• [Your goal]: Once you find the line below that contains "(426, 191) = (430, 273): red scissors -> none", write it out along with every later line exactly as given, stopping only when the records end. Omit the pictures.

(Items from a dataset)

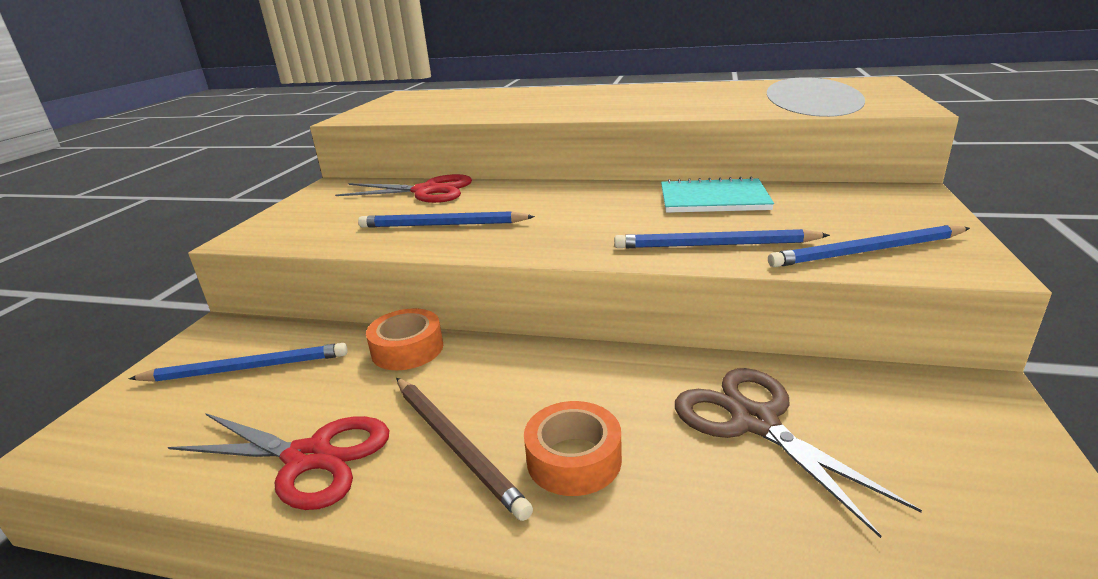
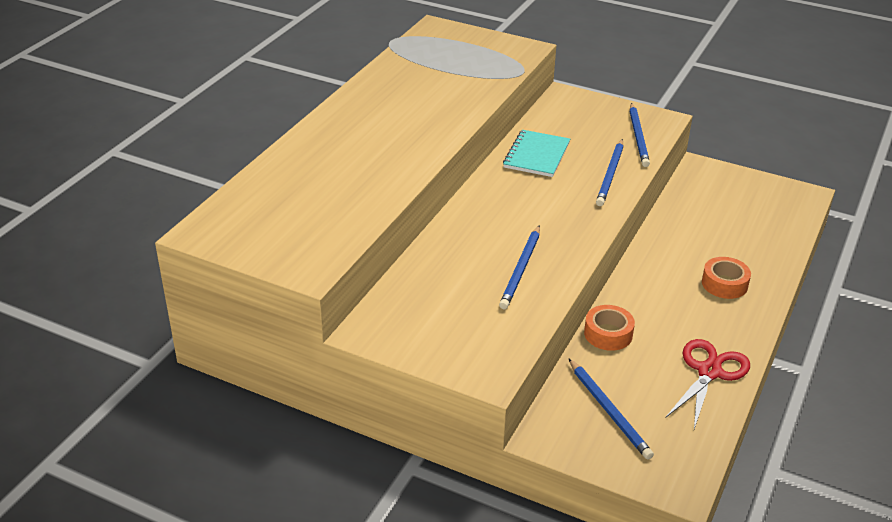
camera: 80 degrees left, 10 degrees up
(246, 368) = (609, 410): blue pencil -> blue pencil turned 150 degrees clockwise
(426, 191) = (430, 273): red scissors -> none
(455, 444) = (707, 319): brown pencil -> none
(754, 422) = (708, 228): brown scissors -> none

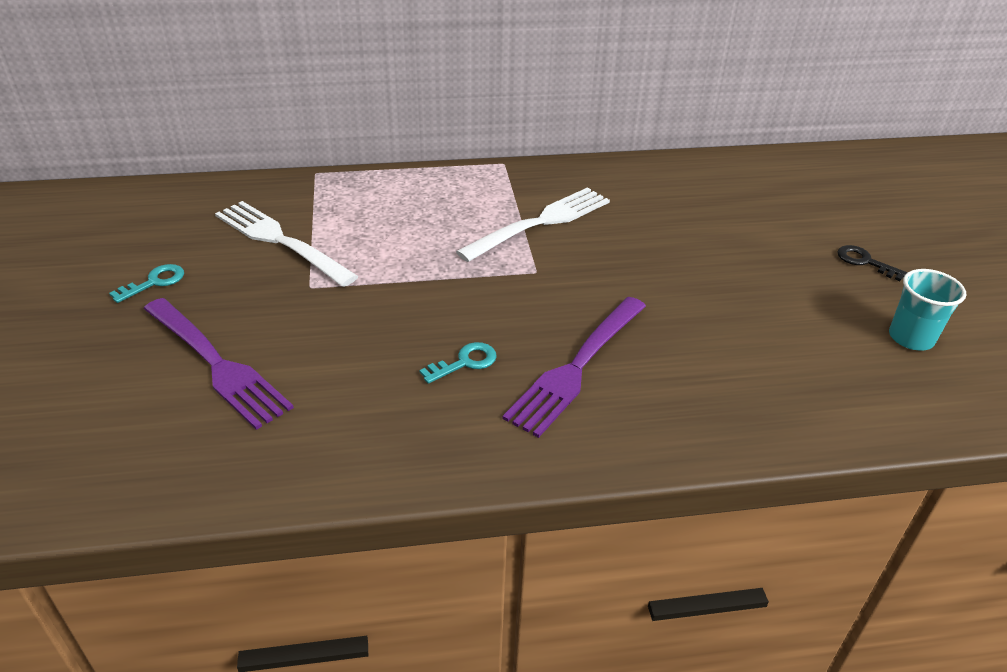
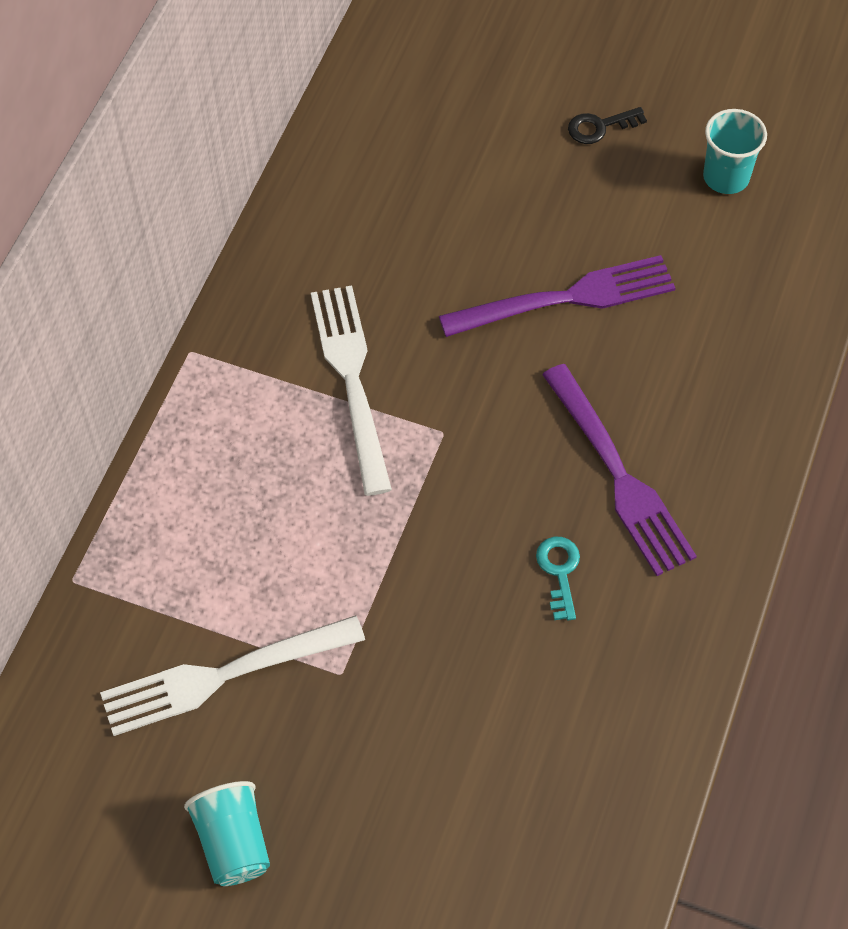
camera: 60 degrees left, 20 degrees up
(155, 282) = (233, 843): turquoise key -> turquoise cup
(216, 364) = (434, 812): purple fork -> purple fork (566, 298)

• [Answer below]:
(426, 191) = (430, 273): red scissors -> none
(455, 444) = (707, 319): brown pencil -> none
(754, 422) = (708, 228): brown scissors -> none

camera: 60 degrees left, 20 degrees up
(155, 282) = (233, 843): turquoise key -> turquoise cup
(216, 364) = (434, 812): purple fork -> purple fork (566, 298)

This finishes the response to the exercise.